▸ **ASSIGNED TASK**: Each entry below must come back exactly as written, without its pictures.

▸ **INFORMATION PROVIDED**:
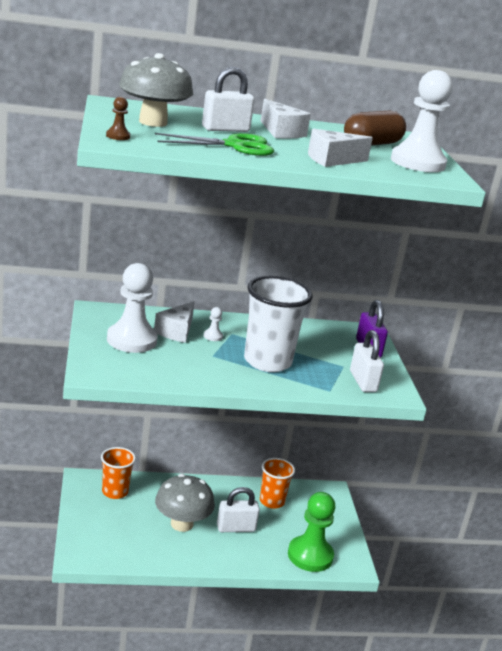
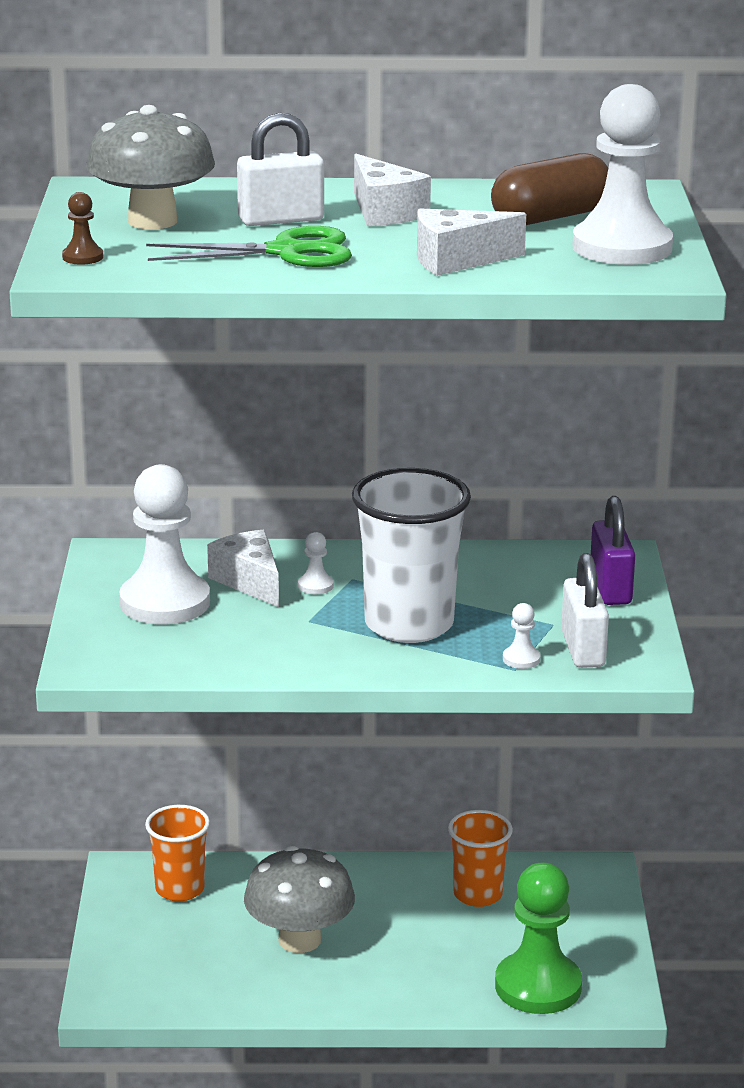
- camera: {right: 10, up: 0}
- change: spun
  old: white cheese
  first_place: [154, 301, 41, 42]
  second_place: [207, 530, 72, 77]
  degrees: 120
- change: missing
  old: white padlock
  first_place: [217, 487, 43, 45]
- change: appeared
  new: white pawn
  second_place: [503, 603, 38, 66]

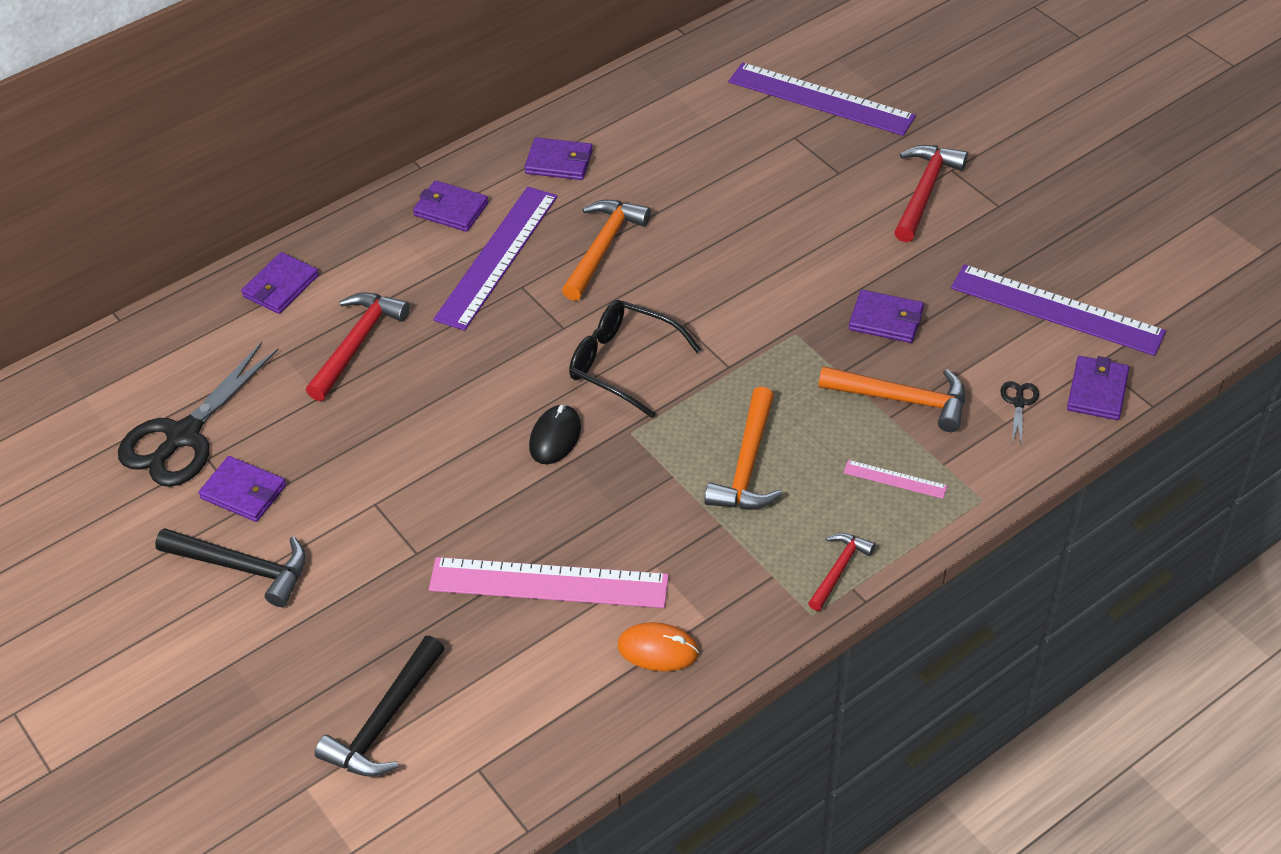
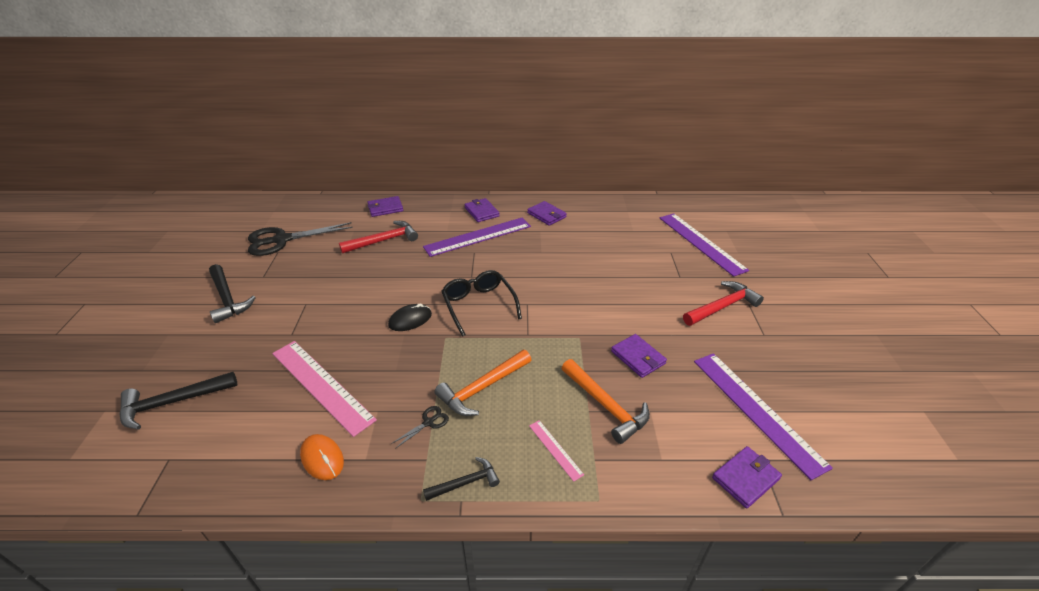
- camera: {right: 35, up: -10}
- change: missing
  old: purple wallet
  first_place: [198, 456, 88, 66]
- change: missing
  old: orange hammer
  first_place: [562, 200, 89, 101]
- change: colour
  old: red hammer
  new: black hammer
  first_place: [808, 533, 67, 78]
  second_place: [423, 457, 77, 44]
- change: relocated
  old: black scissors
  first_place: [1000, 381, 39, 65]
  second_place: [391, 406, 58, 43]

▸ **OUTPUT**:
- camera: {right: 10, up: 0}
- change: spun
  old: white cheese
  first_place: [154, 301, 41, 42]
  second_place: [207, 530, 72, 77]
  degrees: 120
- change: missing
  old: white padlock
  first_place: [217, 487, 43, 45]
- change: appeared
  new: white pawn
  second_place: [503, 603, 38, 66]

- camera: {right: 35, up: -10}
- change: missing
  old: purple wallet
  first_place: [198, 456, 88, 66]
- change: missing
  old: orange hammer
  first_place: [562, 200, 89, 101]
- change: colour
  old: red hammer
  new: black hammer
  first_place: [808, 533, 67, 78]
  second_place: [423, 457, 77, 44]
- change: relocated
  old: black scissors
  first_place: [1000, 381, 39, 65]
  second_place: [391, 406, 58, 43]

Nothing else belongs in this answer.